[Work to complete]:
For the material below, the expected output is exactly the lines between the line holding "gray ellipse: (76, 56)" and the line holding "yellow square: (616, 1583)", inclusive, with pictures left out.
== Data for processing
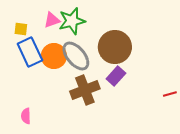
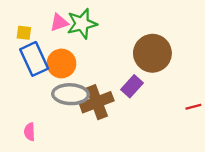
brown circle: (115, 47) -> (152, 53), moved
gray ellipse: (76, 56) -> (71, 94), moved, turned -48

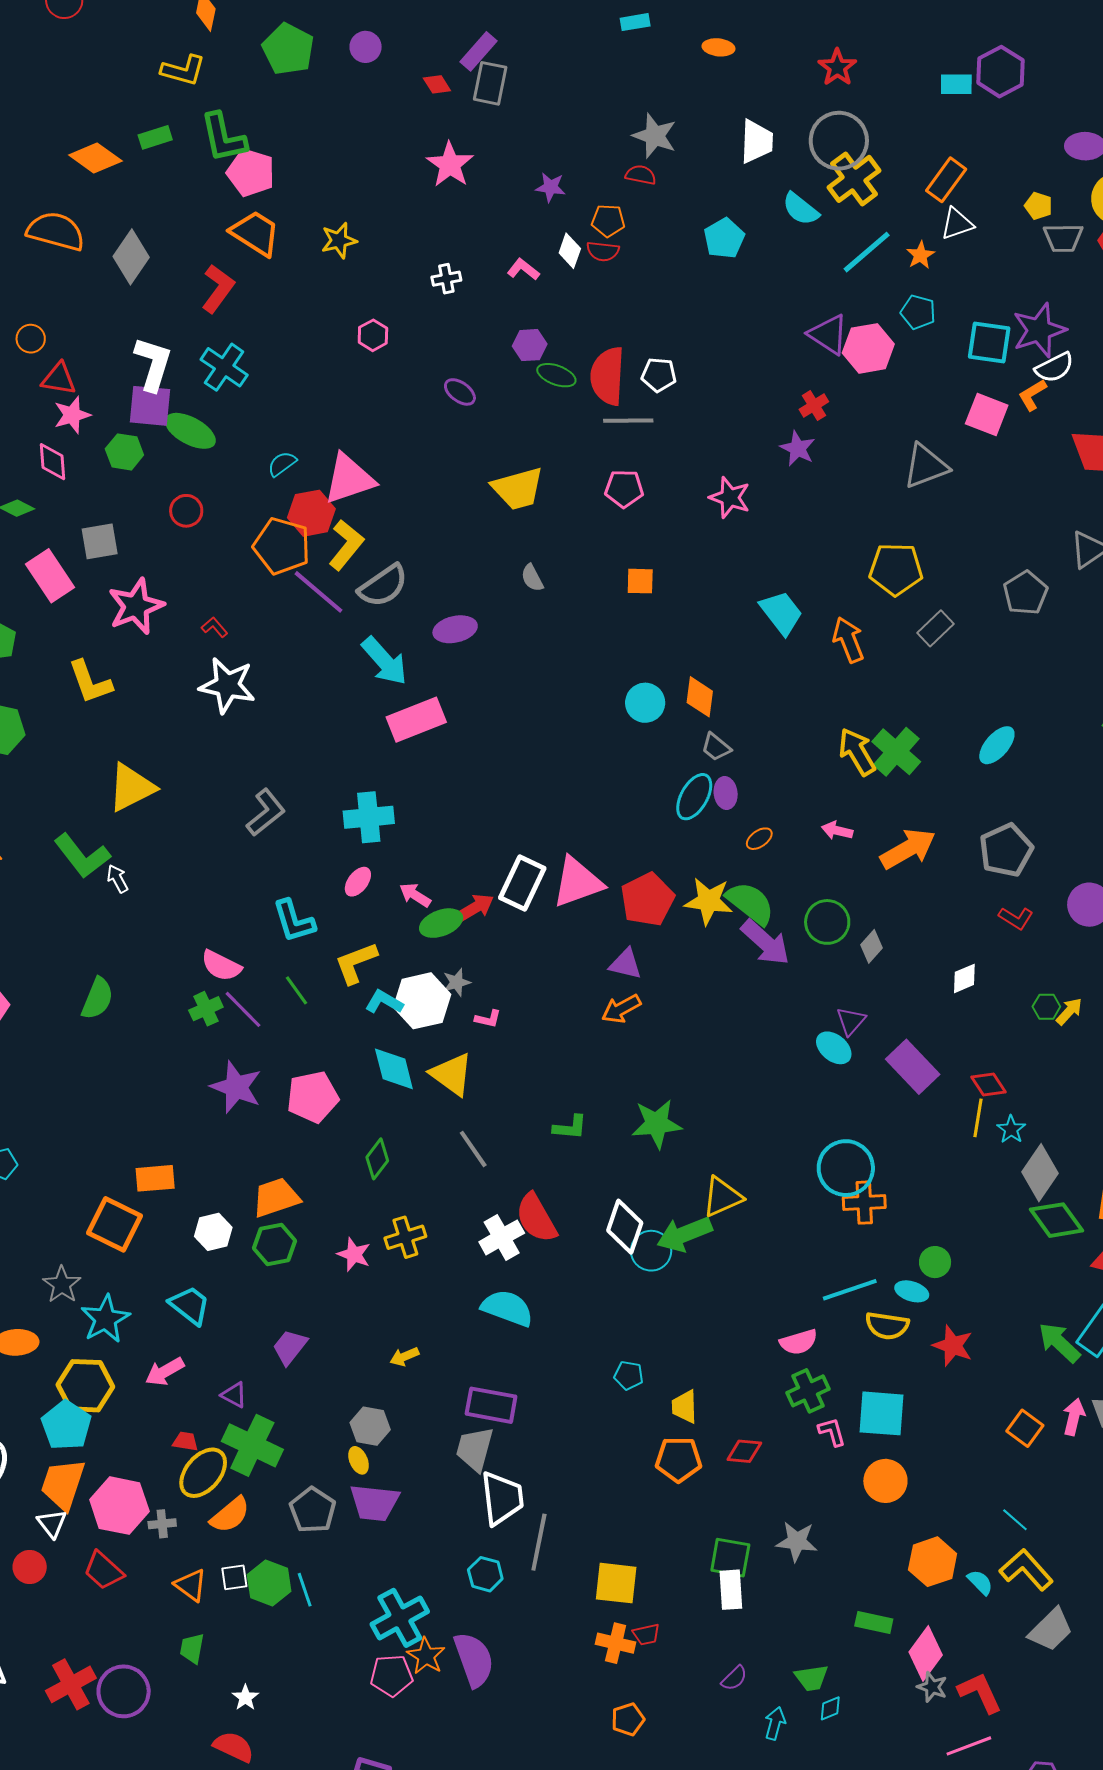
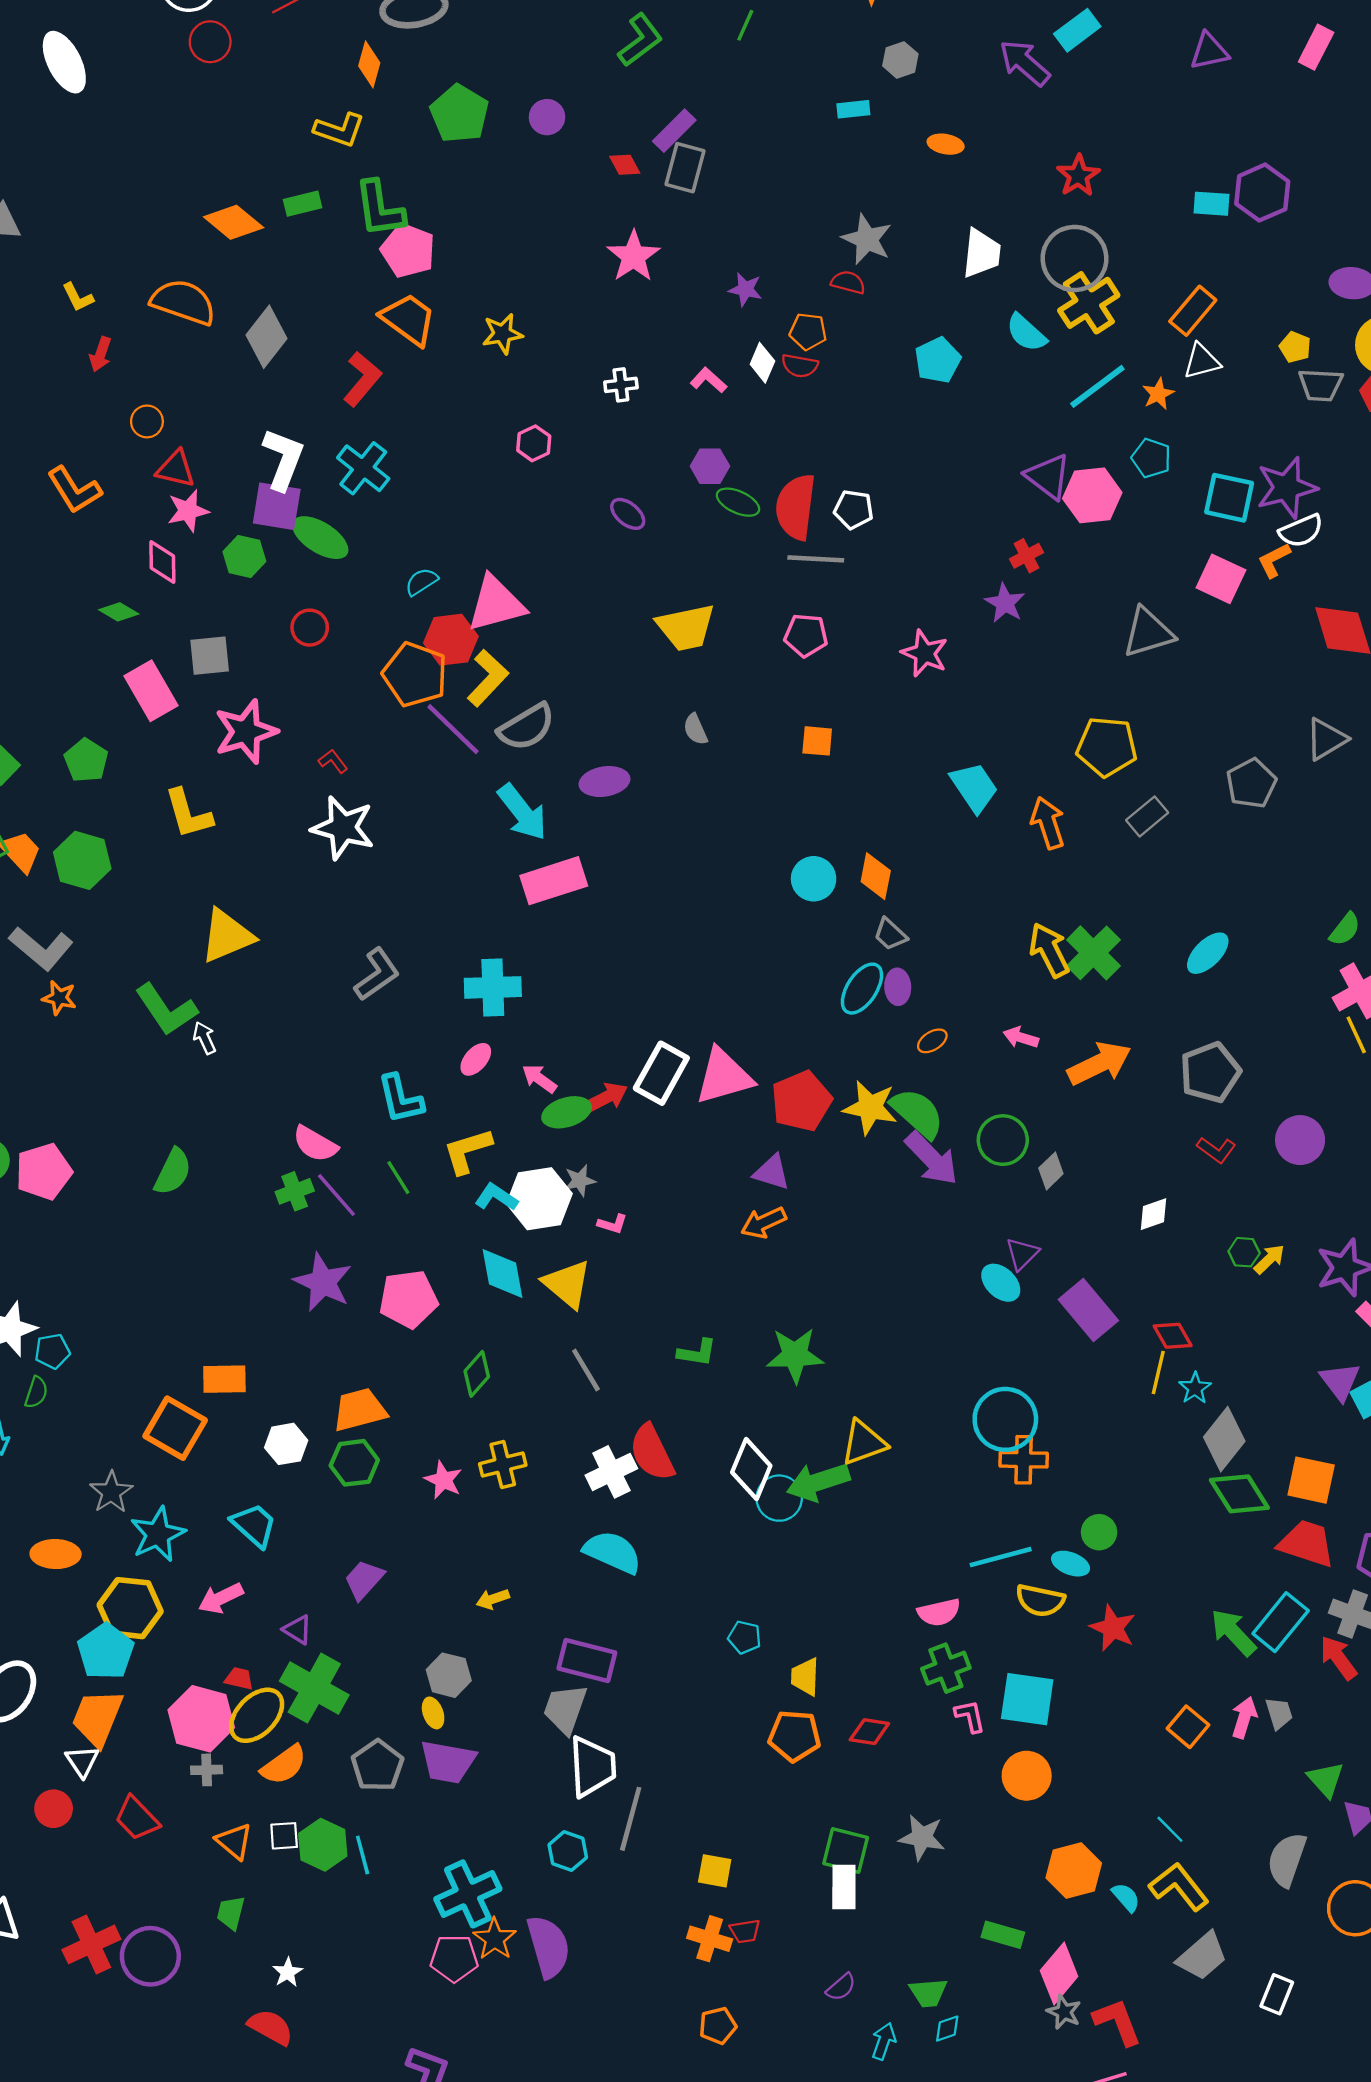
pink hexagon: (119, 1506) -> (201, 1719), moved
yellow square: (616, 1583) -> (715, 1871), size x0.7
====
== Data for processing
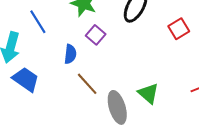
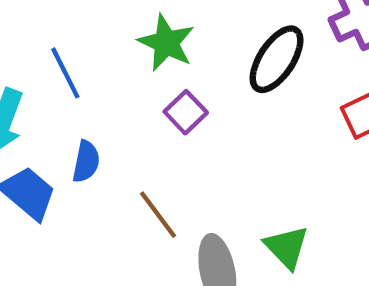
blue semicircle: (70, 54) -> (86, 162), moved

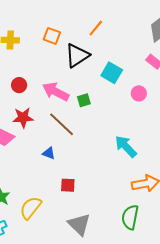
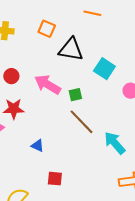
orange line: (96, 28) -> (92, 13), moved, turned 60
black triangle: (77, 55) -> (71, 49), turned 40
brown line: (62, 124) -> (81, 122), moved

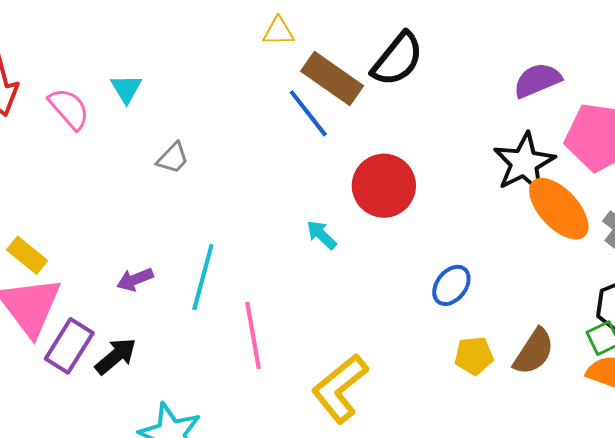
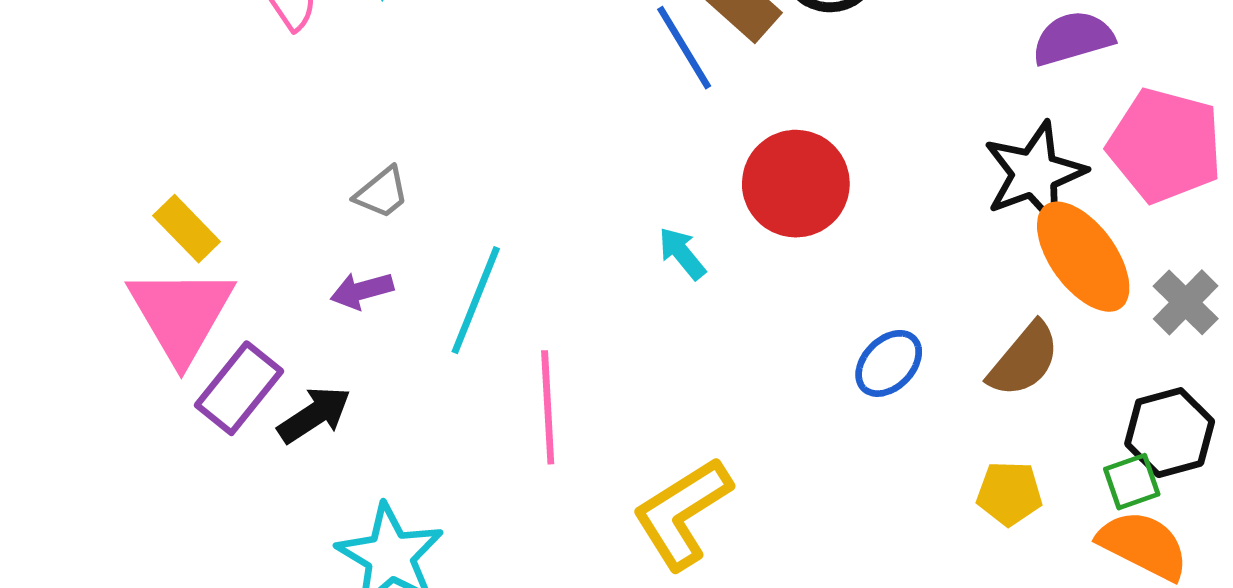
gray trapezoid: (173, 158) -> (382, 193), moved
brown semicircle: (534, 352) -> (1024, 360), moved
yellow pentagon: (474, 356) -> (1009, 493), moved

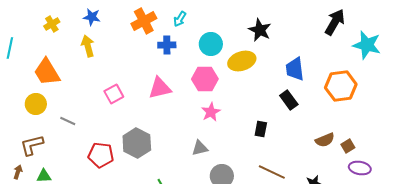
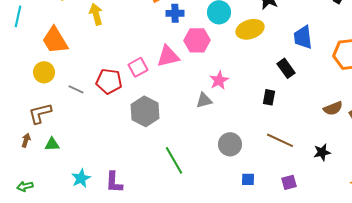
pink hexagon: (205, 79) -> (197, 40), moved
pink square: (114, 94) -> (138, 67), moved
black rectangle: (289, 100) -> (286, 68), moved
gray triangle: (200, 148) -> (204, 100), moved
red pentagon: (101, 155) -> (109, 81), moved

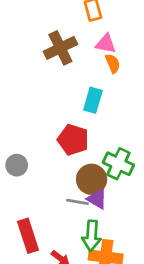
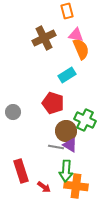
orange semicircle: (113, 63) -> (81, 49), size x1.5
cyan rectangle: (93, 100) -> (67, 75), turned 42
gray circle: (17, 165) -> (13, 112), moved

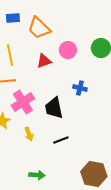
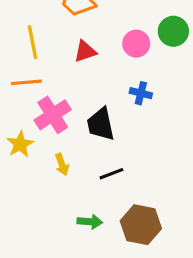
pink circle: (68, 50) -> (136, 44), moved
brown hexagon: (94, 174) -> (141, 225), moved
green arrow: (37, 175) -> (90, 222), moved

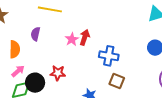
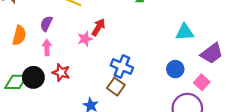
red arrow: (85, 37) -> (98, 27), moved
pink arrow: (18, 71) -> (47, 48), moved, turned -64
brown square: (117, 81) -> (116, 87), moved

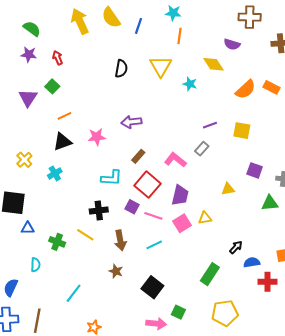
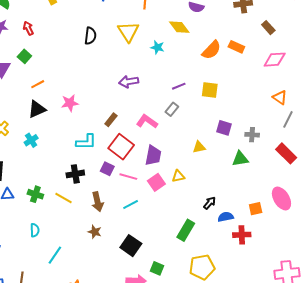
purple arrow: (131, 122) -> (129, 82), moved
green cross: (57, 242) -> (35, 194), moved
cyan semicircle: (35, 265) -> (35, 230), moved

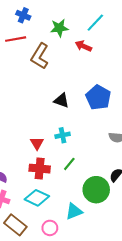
====
== Data for processing
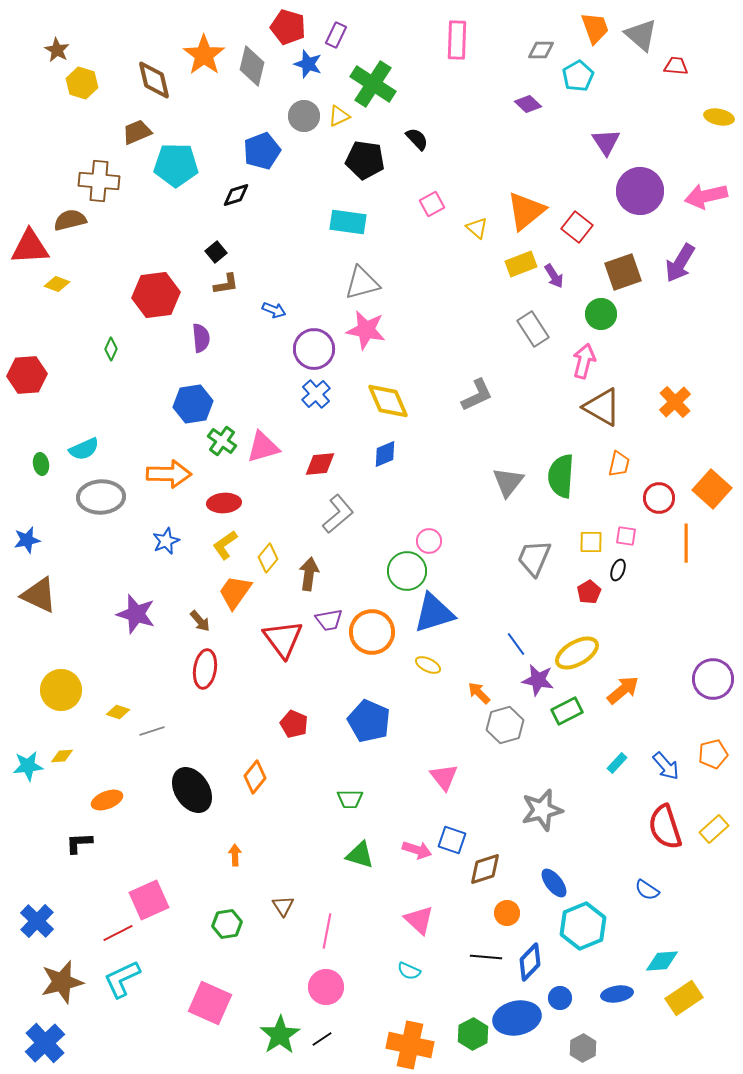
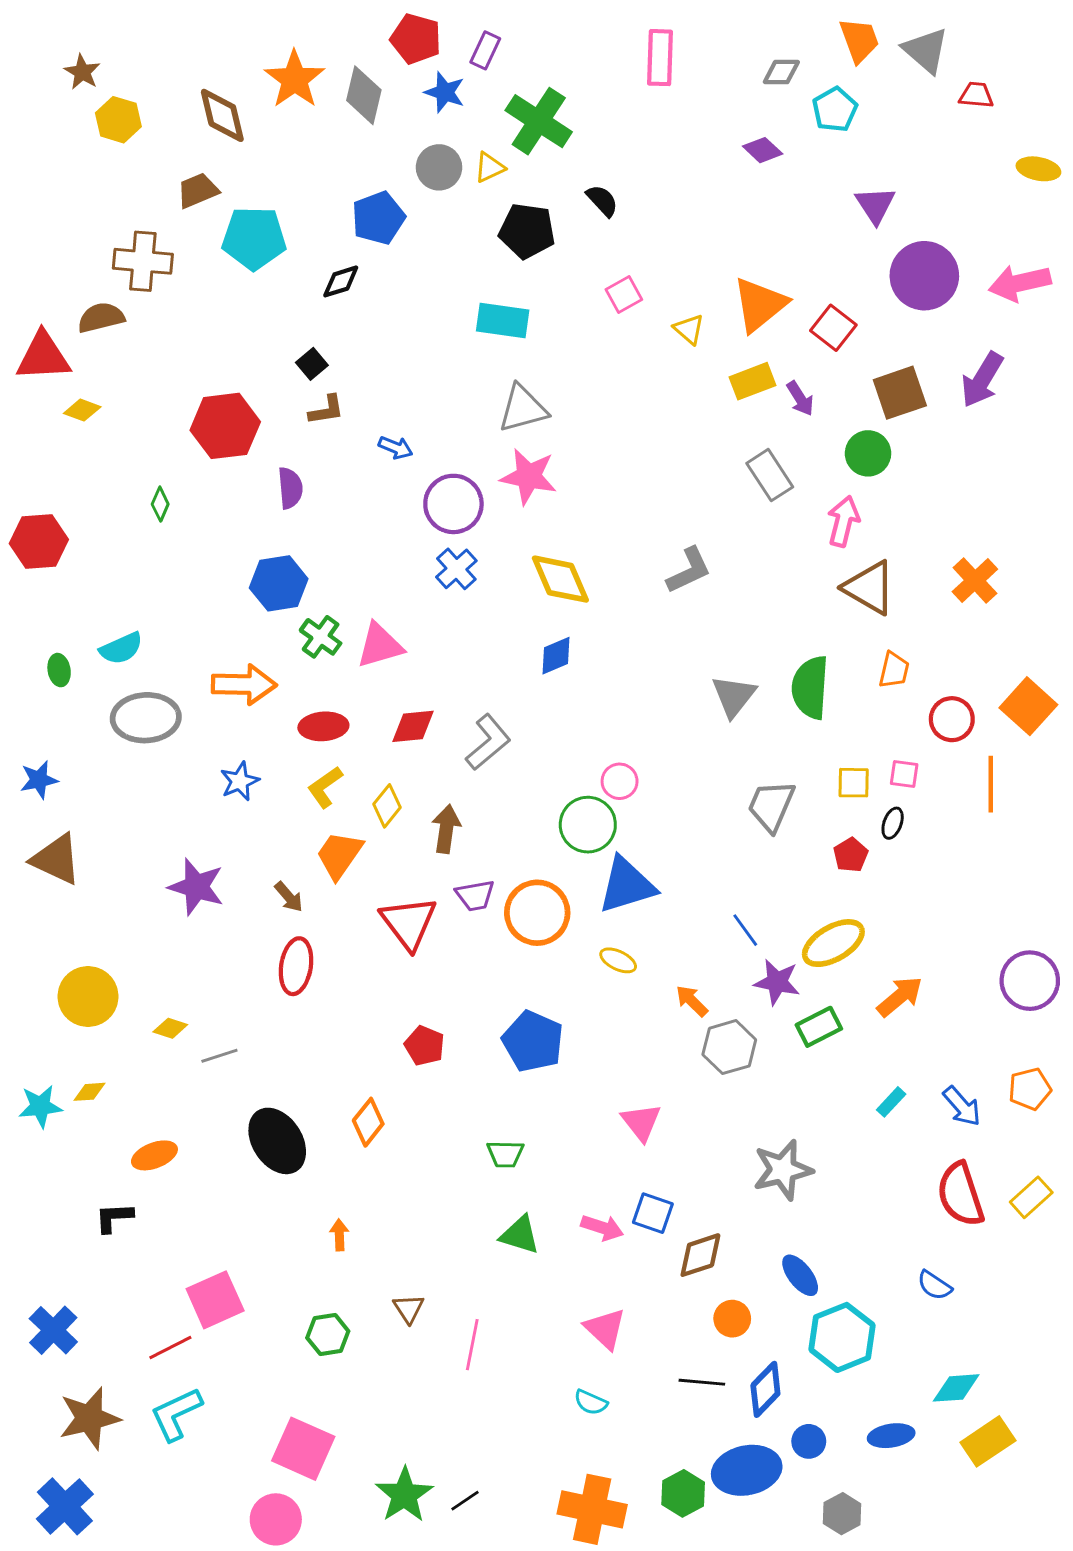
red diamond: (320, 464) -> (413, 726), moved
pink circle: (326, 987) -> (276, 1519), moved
====
[Written solution]:
gray ellipse: (76, 56) -> (71, 94), moved, turned -48

pink hexagon: (119, 1506) -> (201, 1719), moved
yellow square: (616, 1583) -> (715, 1871), size x0.7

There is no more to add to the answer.